Change listing data:
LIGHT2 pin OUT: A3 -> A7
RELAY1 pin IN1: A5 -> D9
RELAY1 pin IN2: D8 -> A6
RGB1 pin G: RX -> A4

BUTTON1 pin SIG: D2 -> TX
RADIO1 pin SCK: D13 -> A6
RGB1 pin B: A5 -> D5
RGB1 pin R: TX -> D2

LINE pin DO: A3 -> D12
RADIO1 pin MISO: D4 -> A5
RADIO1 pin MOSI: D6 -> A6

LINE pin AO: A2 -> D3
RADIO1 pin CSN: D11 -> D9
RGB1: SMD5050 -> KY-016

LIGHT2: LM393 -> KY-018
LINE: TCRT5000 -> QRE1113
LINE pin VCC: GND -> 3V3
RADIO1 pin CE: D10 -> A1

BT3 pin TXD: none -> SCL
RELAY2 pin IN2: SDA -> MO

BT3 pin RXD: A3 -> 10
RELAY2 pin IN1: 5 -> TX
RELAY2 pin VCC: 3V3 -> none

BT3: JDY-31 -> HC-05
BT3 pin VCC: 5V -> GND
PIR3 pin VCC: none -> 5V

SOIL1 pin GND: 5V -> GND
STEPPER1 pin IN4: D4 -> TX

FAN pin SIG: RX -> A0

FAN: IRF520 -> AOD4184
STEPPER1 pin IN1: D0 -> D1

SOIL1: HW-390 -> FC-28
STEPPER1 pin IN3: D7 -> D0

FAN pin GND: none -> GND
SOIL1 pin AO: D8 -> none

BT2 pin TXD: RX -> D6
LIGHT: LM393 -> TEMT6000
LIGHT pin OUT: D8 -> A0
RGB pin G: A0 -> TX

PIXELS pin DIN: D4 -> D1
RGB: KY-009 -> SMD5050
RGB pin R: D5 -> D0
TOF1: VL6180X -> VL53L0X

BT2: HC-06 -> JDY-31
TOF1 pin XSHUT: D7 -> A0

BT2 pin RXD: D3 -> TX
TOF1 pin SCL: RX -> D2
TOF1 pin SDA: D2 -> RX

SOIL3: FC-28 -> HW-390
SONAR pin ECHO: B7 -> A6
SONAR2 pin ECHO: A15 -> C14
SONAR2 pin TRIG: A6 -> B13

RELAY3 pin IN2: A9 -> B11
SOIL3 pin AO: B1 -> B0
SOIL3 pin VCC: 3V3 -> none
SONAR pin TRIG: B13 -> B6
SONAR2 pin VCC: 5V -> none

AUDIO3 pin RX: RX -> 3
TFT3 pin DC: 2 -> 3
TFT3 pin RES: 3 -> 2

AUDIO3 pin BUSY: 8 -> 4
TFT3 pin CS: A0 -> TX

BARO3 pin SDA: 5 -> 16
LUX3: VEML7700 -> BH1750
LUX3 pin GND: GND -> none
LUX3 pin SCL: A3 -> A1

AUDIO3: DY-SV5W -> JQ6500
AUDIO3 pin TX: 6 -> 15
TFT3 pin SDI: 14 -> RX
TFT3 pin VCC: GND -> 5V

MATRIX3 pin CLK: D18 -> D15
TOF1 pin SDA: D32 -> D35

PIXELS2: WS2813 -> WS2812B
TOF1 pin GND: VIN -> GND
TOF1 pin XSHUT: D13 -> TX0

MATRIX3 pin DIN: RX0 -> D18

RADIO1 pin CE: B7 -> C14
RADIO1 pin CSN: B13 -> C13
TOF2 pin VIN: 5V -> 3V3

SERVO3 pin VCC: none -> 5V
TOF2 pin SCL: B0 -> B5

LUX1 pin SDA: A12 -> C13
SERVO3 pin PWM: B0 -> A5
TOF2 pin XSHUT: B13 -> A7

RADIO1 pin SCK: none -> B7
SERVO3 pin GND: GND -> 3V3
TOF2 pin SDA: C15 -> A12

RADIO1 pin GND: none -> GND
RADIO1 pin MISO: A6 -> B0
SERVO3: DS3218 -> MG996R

- **Required work**
As the answer, set down only the lines from the data above between the one holding "SONAR pin ECHO: B7 -> A6" and the one holding "TOF2 pin SCL: B0 -> B5", inclusive, exactly as they read.

- **Exercise result**
SONAR pin ECHO: B7 -> A6
SONAR2 pin ECHO: A15 -> C14
SONAR2 pin TRIG: A6 -> B13

RELAY3 pin IN2: A9 -> B11
SOIL3 pin AO: B1 -> B0
SOIL3 pin VCC: 3V3 -> none
SONAR pin TRIG: B13 -> B6
SONAR2 pin VCC: 5V -> none

AUDIO3 pin RX: RX -> 3
TFT3 pin DC: 2 -> 3
TFT3 pin RES: 3 -> 2

AUDIO3 pin BUSY: 8 -> 4
TFT3 pin CS: A0 -> TX

BARO3 pin SDA: 5 -> 16
LUX3: VEML7700 -> BH1750
LUX3 pin GND: GND -> none
LUX3 pin SCL: A3 -> A1

AUDIO3: DY-SV5W -> JQ6500
AUDIO3 pin TX: 6 -> 15
TFT3 pin SDI: 14 -> RX
TFT3 pin VCC: GND -> 5V

MATRIX3 pin CLK: D18 -> D15
TOF1 pin SDA: D32 -> D35

PIXELS2: WS2813 -> WS2812B
TOF1 pin GND: VIN -> GND
TOF1 pin XSHUT: D13 -> TX0

MATRIX3 pin DIN: RX0 -> D18

RADIO1 pin CE: B7 -> C14
RADIO1 pin CSN: B13 -> C13
TOF2 pin VIN: 5V -> 3V3

SERVO3 pin VCC: none -> 5V
TOF2 pin SCL: B0 -> B5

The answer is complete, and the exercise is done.